[Brief] Pull out from the material below all lines with "bleu".

[The records]
-.-.-
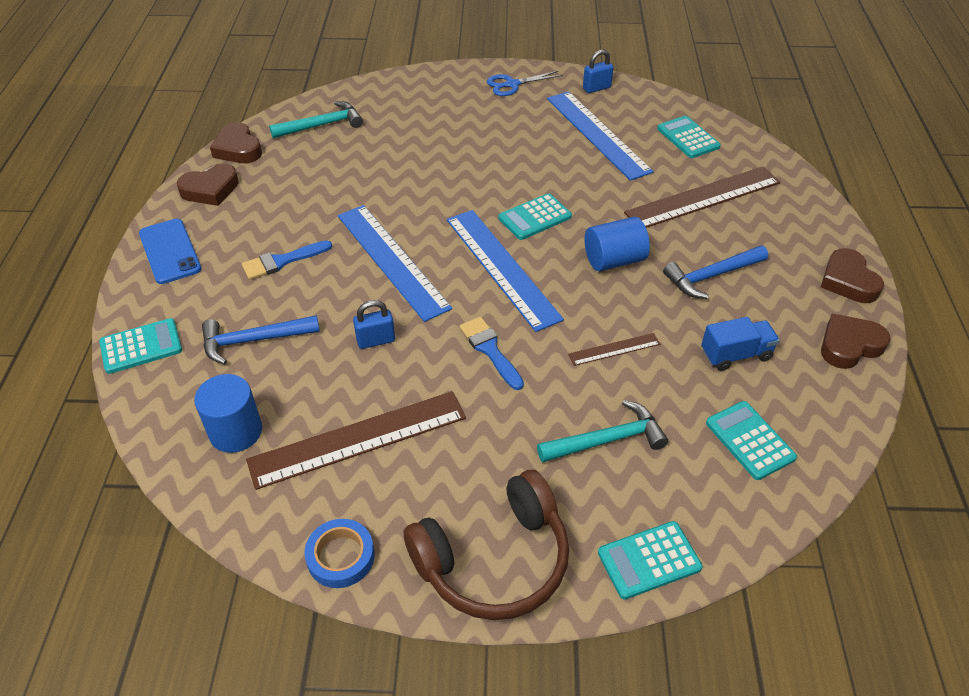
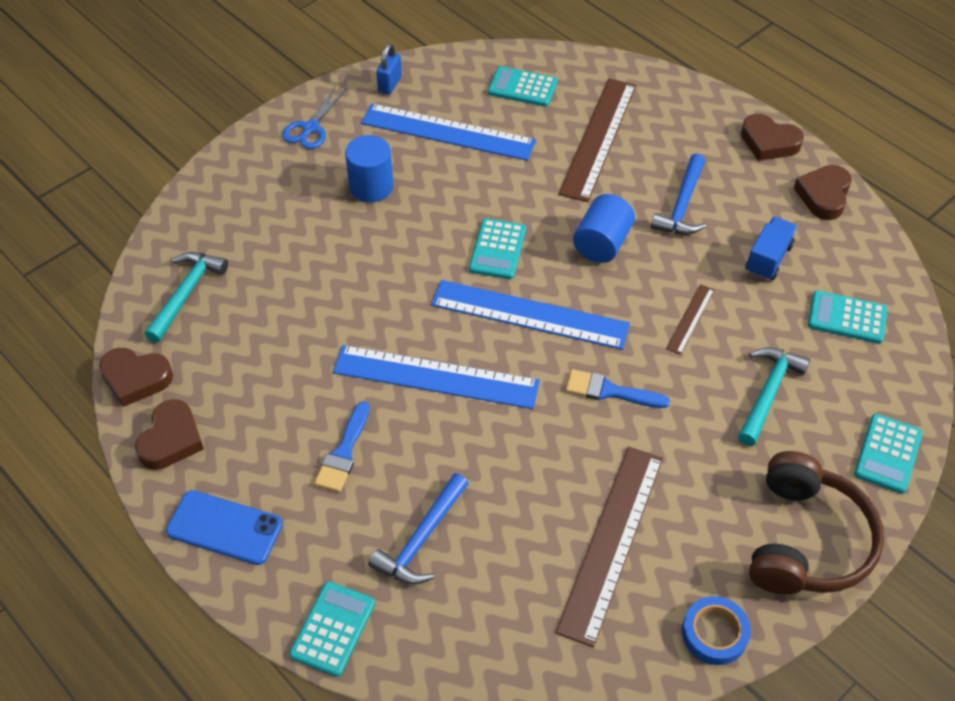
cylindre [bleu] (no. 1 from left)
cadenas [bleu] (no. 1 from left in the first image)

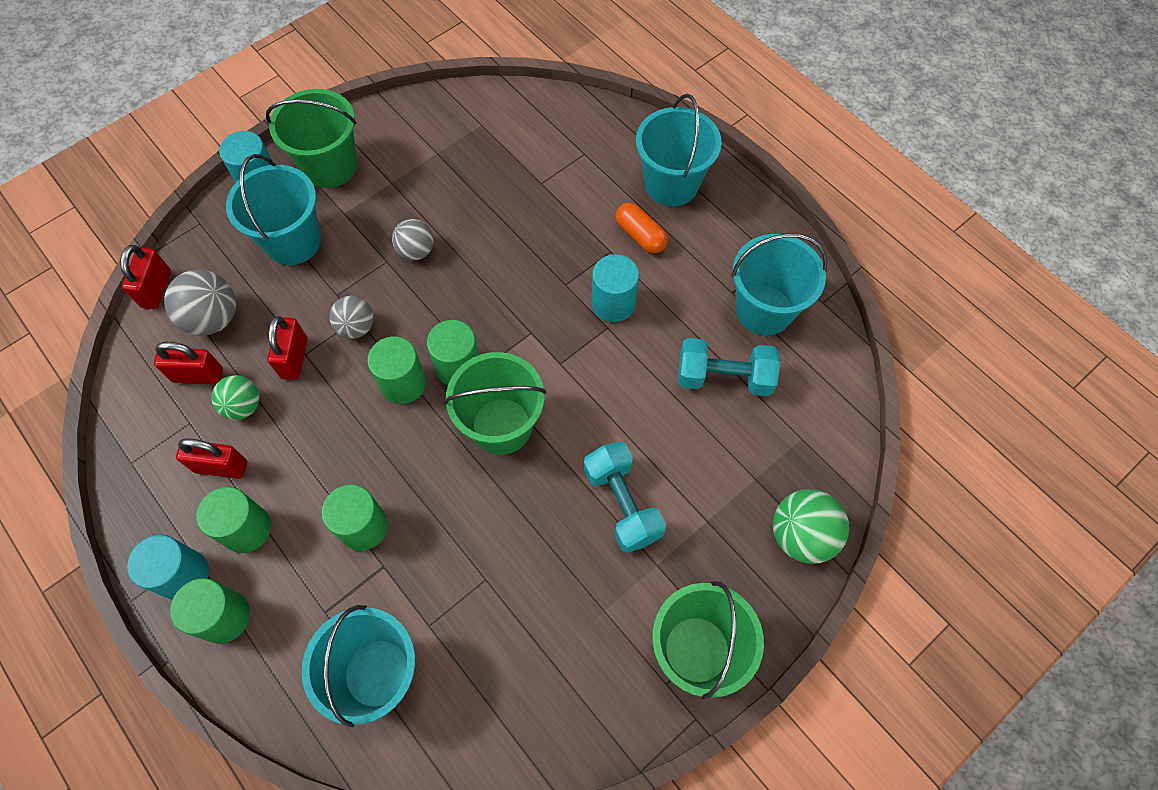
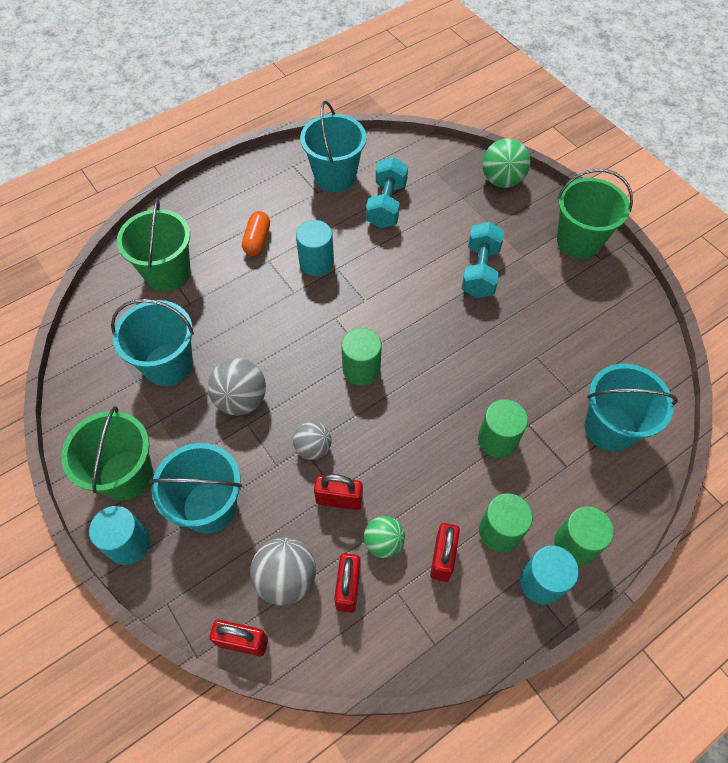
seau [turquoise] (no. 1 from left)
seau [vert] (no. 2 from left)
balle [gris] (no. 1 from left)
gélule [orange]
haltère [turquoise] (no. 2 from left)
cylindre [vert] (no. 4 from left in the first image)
-.-.-
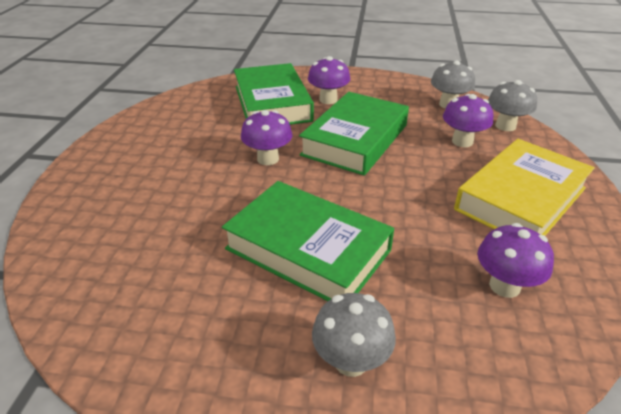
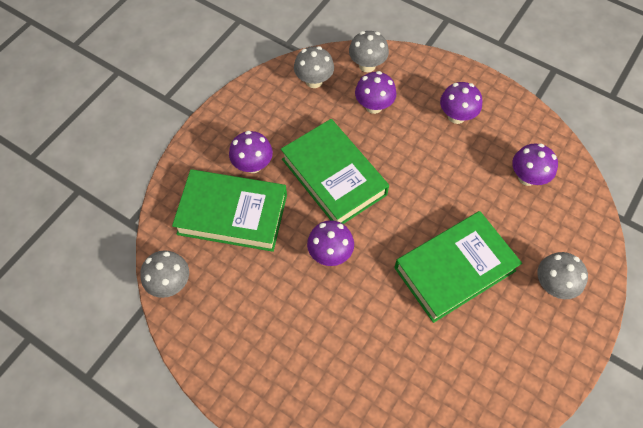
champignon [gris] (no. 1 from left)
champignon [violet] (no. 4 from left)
-.-.-
[Task response]
cylindre [bleu] (no. 1 from left)
cadenas [bleu] (no. 1 from left in the first image)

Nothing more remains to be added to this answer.